Task inputs Block Start

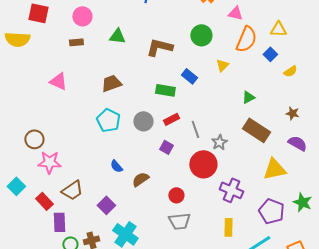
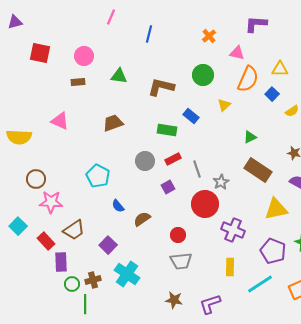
yellow semicircle: (17, 39) -> (19, 137), moved
cyan pentagon: (108, 120) -> (98, 176), moved
purple square: (166, 147) -> (168, 187), turned 32

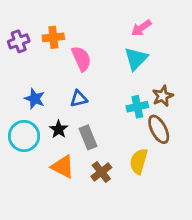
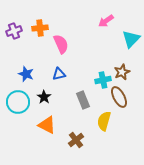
cyan triangle: (136, 59) -> (131, 39), moved
gray rectangle: (88, 137) -> (83, 100), moved
brown cross: (101, 172) -> (76, 140), moved

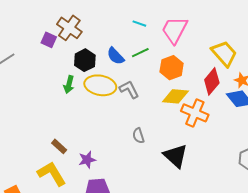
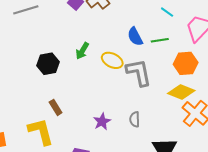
black hexagon: (85, 60) -> (48, 64), moved
yellow ellipse: (100, 85) -> (112, 60), size x0.7
gray L-shape: (129, 90) -> (139, 72), size x1.4
purple star: (87, 160) -> (102, 122), moved, turned -30

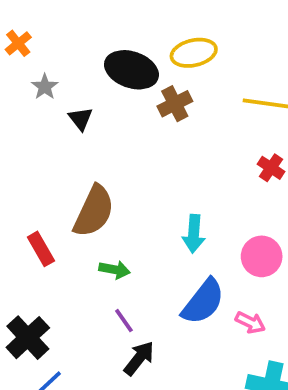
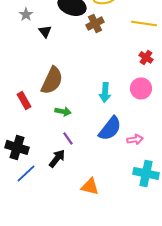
pink circle: (262, 256) -> (141, 88), moved
pink arrow: (250, 322) -> (135, 139), turned -35
black cross: (28, 338) -> (17, 147), turned -30
black arrow: (139, 358) -> (57, 158), moved

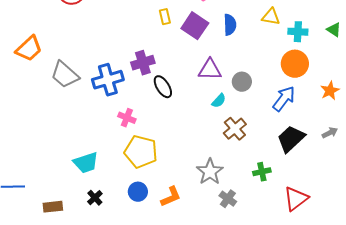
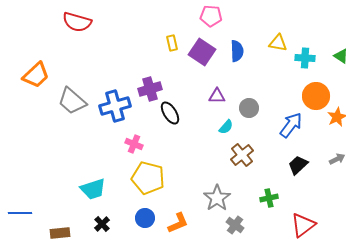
orange circle: (295, 64) -> (316, 96), moved
purple triangle: (210, 70) -> (217, 96), size x0.7
black trapezoid: (291, 139) -> (298, 165), size x0.7

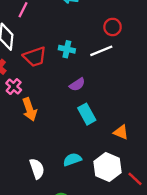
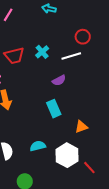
cyan cross: (67, 49) -> (42, 52), turned 32
purple semicircle: (77, 85) -> (59, 80), moved
orange triangle: (121, 132) -> (81, 127), turned -48

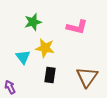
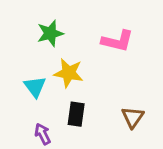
brown triangle: (87, 77) -> (133, 117), size x0.7
purple arrow: (10, 87) -> (43, 134), moved

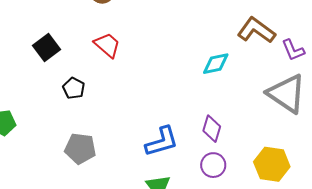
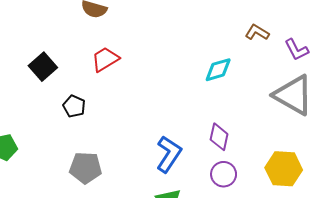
brown L-shape: (256, 30) -> (257, 32), size x0.6
red trapezoid: (107, 45) -> (105, 59), turned -68
blue L-shape: (162, 142) -> (169, 154), turned -36

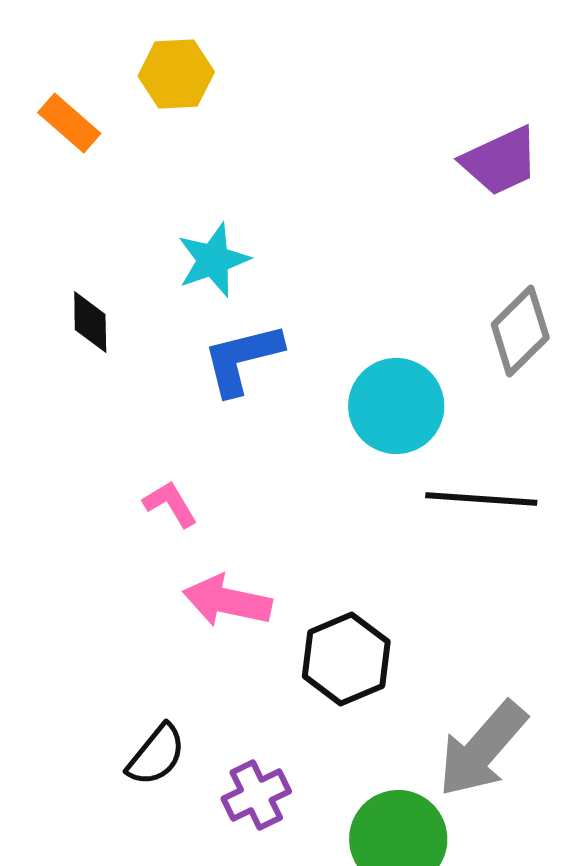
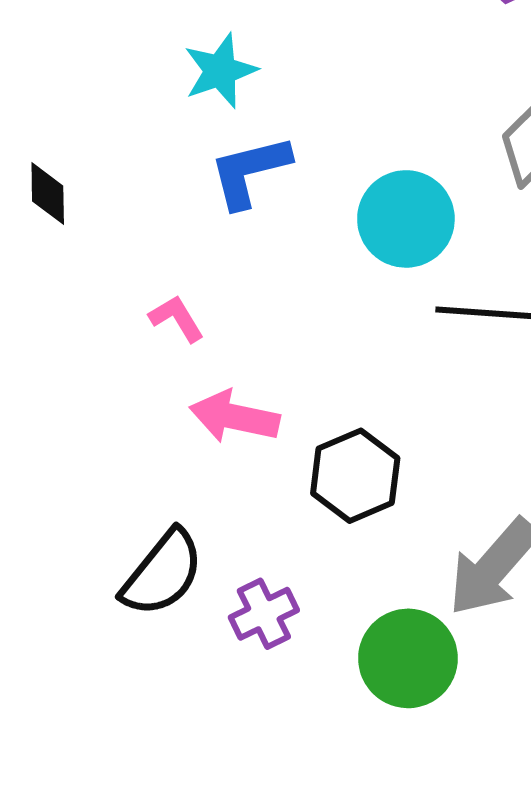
black diamond: (90, 322) -> (48, 194), moved
black semicircle: (156, 755) -> (162, 573), size x1.4

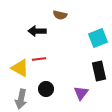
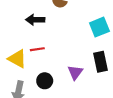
purple triangle: (81, 93) -> (75, 72), moved

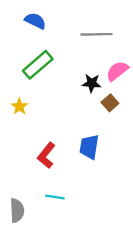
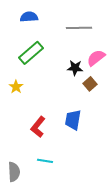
blue semicircle: (35, 21) -> (29, 17), turned -30

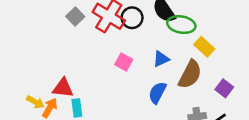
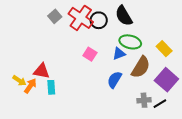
green ellipse: (181, 25) -> (130, 42), moved
yellow rectangle: (204, 47) -> (164, 49), moved
purple square: (224, 88) -> (166, 80), size x1.6

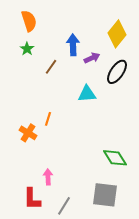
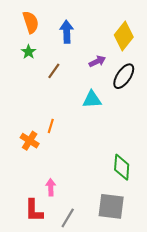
blue arrow: (73, 45) -> (67, 32), moved
green diamond: (115, 158) -> (122, 167), turned 35

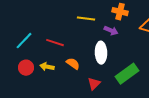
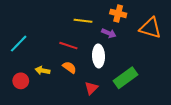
red line: (55, 43) -> (68, 46), moved
red circle: (26, 68) -> (21, 81), moved

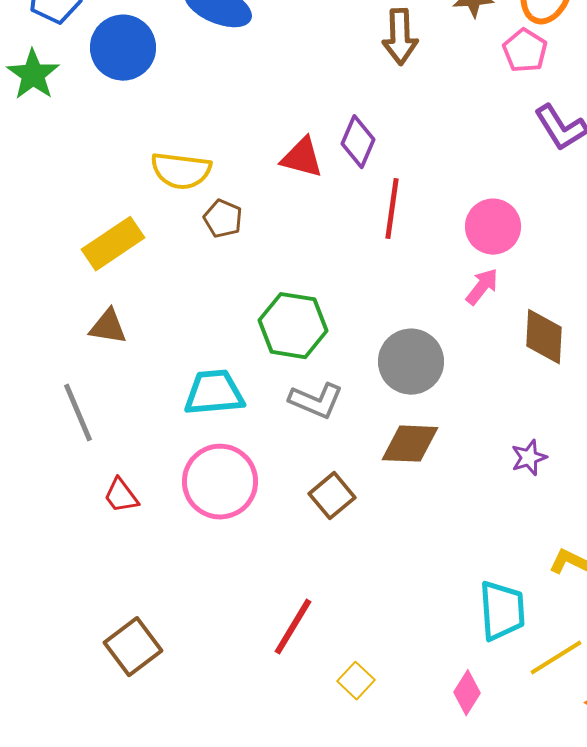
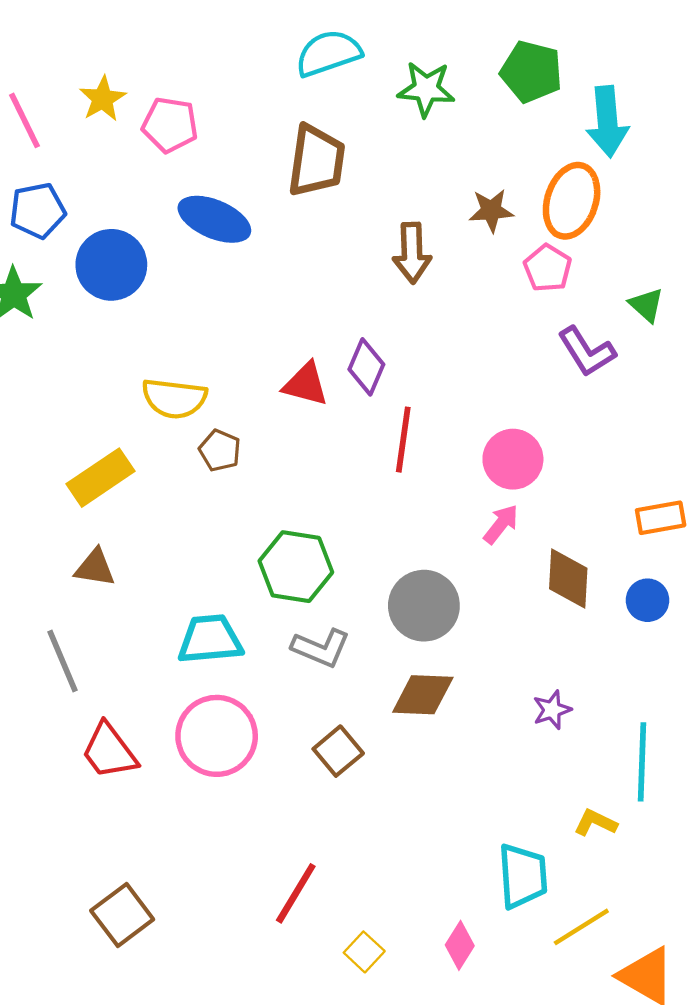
red trapezoid: (121, 496) -> (109, 751), size x1.5
pink diamond: (467, 693) -> (460, 945), moved

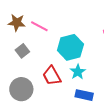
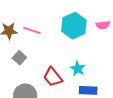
cyan hexagon: (70, 47) -> (74, 26), moved

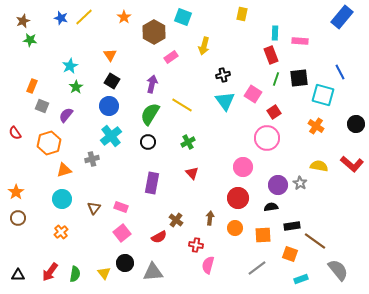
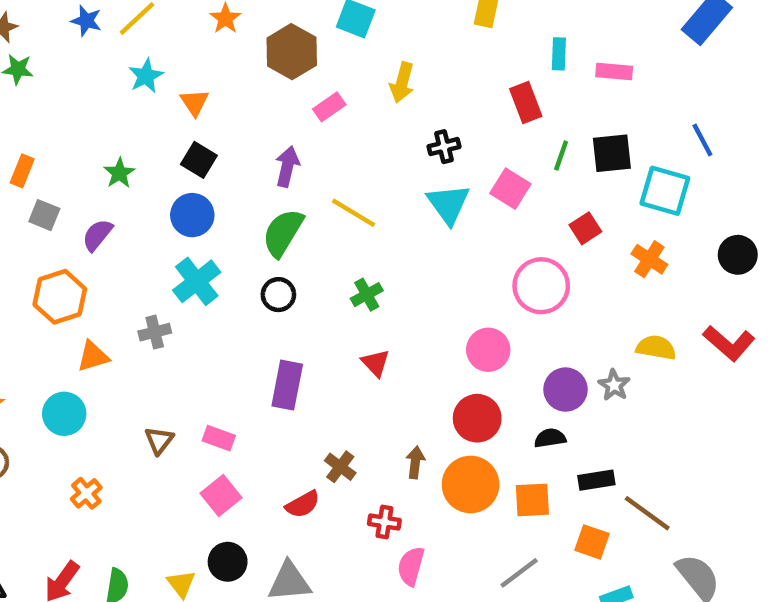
red rectangle: (271, 55) -> (526, 102), moved
cyan star: (70, 66) -> (146, 76), moved
red square: (274, 112) -> (585, 228), moved
cyan circle: (62, 199) -> (64, 414), moved
orange circle: (235, 228) -> (471, 484), size x1.6

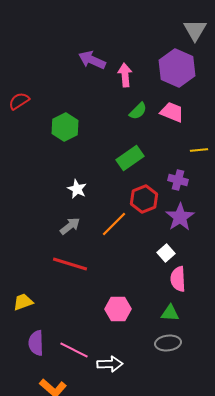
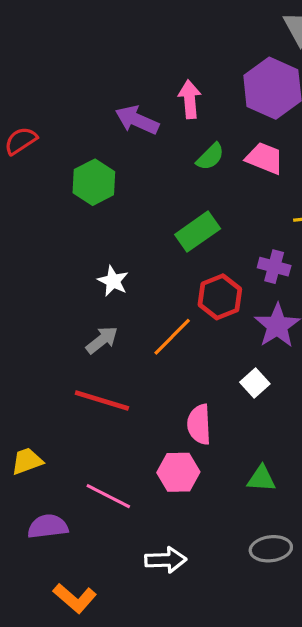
purple arrow: (92, 60) -> (137, 120), moved
pink semicircle: (178, 279) -> (199, 424), moved
purple semicircle: (36, 343) -> (48, 526), turned 85
gray ellipse: (168, 343) -> (271, 549), moved
pink line: (74, 350) -> (108, 496), moved

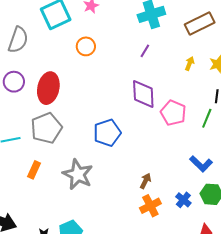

Task inputs Block End

§ **What you will do**
Would you transcribe all of the data exactly, apart from its pictures?

§ **Exercise response**
yellow semicircle: (17, 39) -> (19, 137), moved
cyan pentagon: (108, 120) -> (98, 176), moved
purple square: (166, 147) -> (168, 187), turned 32

cyan triangle: (136, 59) -> (131, 39), moved
gray rectangle: (88, 137) -> (83, 100), moved
brown cross: (101, 172) -> (76, 140), moved

black hexagon: (85, 60) -> (48, 64), moved
yellow ellipse: (100, 85) -> (112, 60), size x0.7
gray L-shape: (129, 90) -> (139, 72), size x1.4
purple star: (87, 160) -> (102, 122), moved, turned -30

pink circle: (262, 256) -> (141, 88), moved
pink arrow: (250, 322) -> (135, 139), turned -35
black cross: (28, 338) -> (17, 147), turned -30
black arrow: (139, 358) -> (57, 158), moved

orange circle: (295, 64) -> (316, 96), moved
purple triangle: (210, 70) -> (217, 96), size x0.7
black trapezoid: (291, 139) -> (298, 165), size x0.7

cyan cross: (67, 49) -> (42, 52), turned 32
purple semicircle: (77, 85) -> (59, 80), moved
orange triangle: (121, 132) -> (81, 127), turned -48

brown triangle: (87, 77) -> (133, 117), size x0.7
purple arrow: (10, 87) -> (43, 134), moved

brown L-shape: (256, 30) -> (257, 32), size x0.6
red trapezoid: (107, 45) -> (105, 59), turned -68
blue L-shape: (162, 142) -> (169, 154), turned -36

black diamond: (90, 322) -> (48, 194), moved
black semicircle: (156, 755) -> (162, 573), size x1.4

purple triangle: (81, 93) -> (75, 72), moved

blue semicircle: (35, 21) -> (29, 17), turned -30

green ellipse: (181, 25) -> (130, 42), moved
yellow rectangle: (204, 47) -> (164, 49), moved
purple square: (224, 88) -> (166, 80), size x1.6

blue arrow: (73, 45) -> (67, 32), moved
green diamond: (115, 158) -> (122, 167), turned 35

red line: (55, 43) -> (68, 46), moved
red circle: (26, 68) -> (21, 81), moved

red trapezoid: (121, 496) -> (109, 751), size x1.5
pink diamond: (467, 693) -> (460, 945), moved

cyan hexagon: (70, 47) -> (74, 26), moved

red rectangle: (271, 55) -> (526, 102), moved
cyan star: (70, 66) -> (146, 76), moved
red square: (274, 112) -> (585, 228), moved
cyan circle: (62, 199) -> (64, 414), moved
orange circle: (235, 228) -> (471, 484), size x1.6

purple arrow: (92, 60) -> (137, 120), moved
pink semicircle: (178, 279) -> (199, 424), moved
purple semicircle: (36, 343) -> (48, 526), turned 85
gray ellipse: (168, 343) -> (271, 549), moved
pink line: (74, 350) -> (108, 496), moved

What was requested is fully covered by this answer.